DATA EXCERPTS Block Start

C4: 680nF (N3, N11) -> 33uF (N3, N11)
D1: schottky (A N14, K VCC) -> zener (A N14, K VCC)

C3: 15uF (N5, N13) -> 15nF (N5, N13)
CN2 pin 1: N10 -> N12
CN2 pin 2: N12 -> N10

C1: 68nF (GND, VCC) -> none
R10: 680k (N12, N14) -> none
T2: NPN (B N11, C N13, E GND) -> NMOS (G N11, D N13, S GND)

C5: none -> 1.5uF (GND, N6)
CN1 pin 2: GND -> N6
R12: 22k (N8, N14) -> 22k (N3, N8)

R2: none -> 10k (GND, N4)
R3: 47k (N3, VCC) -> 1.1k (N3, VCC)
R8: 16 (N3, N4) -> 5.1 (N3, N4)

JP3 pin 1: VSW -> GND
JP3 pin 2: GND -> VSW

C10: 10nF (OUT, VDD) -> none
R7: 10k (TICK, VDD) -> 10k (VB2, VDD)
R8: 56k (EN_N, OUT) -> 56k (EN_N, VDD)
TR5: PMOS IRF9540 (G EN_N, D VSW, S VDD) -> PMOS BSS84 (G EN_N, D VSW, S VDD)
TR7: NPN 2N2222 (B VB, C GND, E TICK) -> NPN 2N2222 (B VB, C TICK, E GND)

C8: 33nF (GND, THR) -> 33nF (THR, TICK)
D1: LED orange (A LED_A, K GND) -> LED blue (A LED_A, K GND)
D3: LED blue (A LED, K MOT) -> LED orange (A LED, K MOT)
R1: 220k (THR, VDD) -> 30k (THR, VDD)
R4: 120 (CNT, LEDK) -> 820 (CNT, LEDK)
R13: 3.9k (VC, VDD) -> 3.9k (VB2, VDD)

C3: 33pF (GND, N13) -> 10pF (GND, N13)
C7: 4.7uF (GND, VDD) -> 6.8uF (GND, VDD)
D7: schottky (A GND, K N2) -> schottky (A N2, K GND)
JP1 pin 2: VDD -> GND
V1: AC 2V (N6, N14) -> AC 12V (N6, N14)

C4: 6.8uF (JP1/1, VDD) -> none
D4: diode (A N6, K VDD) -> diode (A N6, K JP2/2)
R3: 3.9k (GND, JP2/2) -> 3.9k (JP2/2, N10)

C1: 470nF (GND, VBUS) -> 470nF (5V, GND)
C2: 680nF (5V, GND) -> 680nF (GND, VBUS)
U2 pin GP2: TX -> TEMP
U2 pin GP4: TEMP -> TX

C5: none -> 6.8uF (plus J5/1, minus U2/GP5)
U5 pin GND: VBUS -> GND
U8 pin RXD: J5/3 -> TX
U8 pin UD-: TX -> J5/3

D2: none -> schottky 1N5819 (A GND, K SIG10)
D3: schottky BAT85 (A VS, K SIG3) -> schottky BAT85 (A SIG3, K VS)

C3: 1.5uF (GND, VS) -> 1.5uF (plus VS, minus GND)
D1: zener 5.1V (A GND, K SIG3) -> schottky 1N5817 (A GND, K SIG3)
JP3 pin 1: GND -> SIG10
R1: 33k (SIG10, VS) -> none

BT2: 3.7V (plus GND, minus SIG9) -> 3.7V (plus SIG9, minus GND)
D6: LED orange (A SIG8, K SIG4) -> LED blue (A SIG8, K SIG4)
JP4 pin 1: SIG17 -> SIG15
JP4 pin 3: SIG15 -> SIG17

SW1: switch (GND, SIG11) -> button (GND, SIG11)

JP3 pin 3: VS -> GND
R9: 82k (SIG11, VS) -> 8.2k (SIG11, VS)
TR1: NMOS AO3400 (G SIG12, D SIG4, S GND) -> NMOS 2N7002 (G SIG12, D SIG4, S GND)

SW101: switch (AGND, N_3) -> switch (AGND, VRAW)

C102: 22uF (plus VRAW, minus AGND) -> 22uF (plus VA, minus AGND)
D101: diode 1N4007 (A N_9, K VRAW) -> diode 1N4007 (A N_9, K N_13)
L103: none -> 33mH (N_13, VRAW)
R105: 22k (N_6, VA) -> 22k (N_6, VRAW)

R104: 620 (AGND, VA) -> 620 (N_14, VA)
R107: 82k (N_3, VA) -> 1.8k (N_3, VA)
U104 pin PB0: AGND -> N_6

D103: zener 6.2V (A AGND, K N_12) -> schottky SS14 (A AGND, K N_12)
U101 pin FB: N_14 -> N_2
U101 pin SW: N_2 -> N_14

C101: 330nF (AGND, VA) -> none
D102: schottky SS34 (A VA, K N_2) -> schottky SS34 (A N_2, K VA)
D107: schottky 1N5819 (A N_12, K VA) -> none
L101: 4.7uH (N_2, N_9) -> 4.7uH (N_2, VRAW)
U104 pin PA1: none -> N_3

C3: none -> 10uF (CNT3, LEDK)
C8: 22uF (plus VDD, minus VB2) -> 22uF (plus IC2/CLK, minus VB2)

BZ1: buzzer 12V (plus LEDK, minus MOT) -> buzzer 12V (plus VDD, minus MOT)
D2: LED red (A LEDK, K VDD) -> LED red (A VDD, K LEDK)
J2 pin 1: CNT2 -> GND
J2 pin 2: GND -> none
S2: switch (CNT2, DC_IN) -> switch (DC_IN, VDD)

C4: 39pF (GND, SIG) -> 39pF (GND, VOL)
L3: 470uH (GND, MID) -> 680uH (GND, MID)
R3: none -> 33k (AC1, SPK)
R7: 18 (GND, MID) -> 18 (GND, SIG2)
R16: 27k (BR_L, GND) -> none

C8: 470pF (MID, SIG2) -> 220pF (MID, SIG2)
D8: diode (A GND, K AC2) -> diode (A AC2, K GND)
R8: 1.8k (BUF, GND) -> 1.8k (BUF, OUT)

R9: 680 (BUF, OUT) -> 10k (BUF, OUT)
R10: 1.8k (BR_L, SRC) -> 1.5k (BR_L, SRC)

DATA EXCERPTS Block End

◆ ASSIGNMENT: When you reach the line holding "C1: 68nF (GND, VCC) -> none" in the records above, begin reproducing exactly, stop after the line holding "R8: 56k (EN_N, OUT) -> 56k (EN_N, VDD)", and output nothing else.

◆ TASK RESULT:
C1: 68nF (GND, VCC) -> none
R10: 680k (N12, N14) -> none
T2: NPN (B N11, C N13, E GND) -> NMOS (G N11, D N13, S GND)

C5: none -> 1.5uF (GND, N6)
CN1 pin 2: GND -> N6
R12: 22k (N8, N14) -> 22k (N3, N8)

R2: none -> 10k (GND, N4)
R3: 47k (N3, VCC) -> 1.1k (N3, VCC)
R8: 16 (N3, N4) -> 5.1 (N3, N4)

JP3 pin 1: VSW -> GND
JP3 pin 2: GND -> VSW

C10: 10nF (OUT, VDD) -> none
R7: 10k (TICK, VDD) -> 10k (VB2, VDD)
R8: 56k (EN_N, OUT) -> 56k (EN_N, VDD)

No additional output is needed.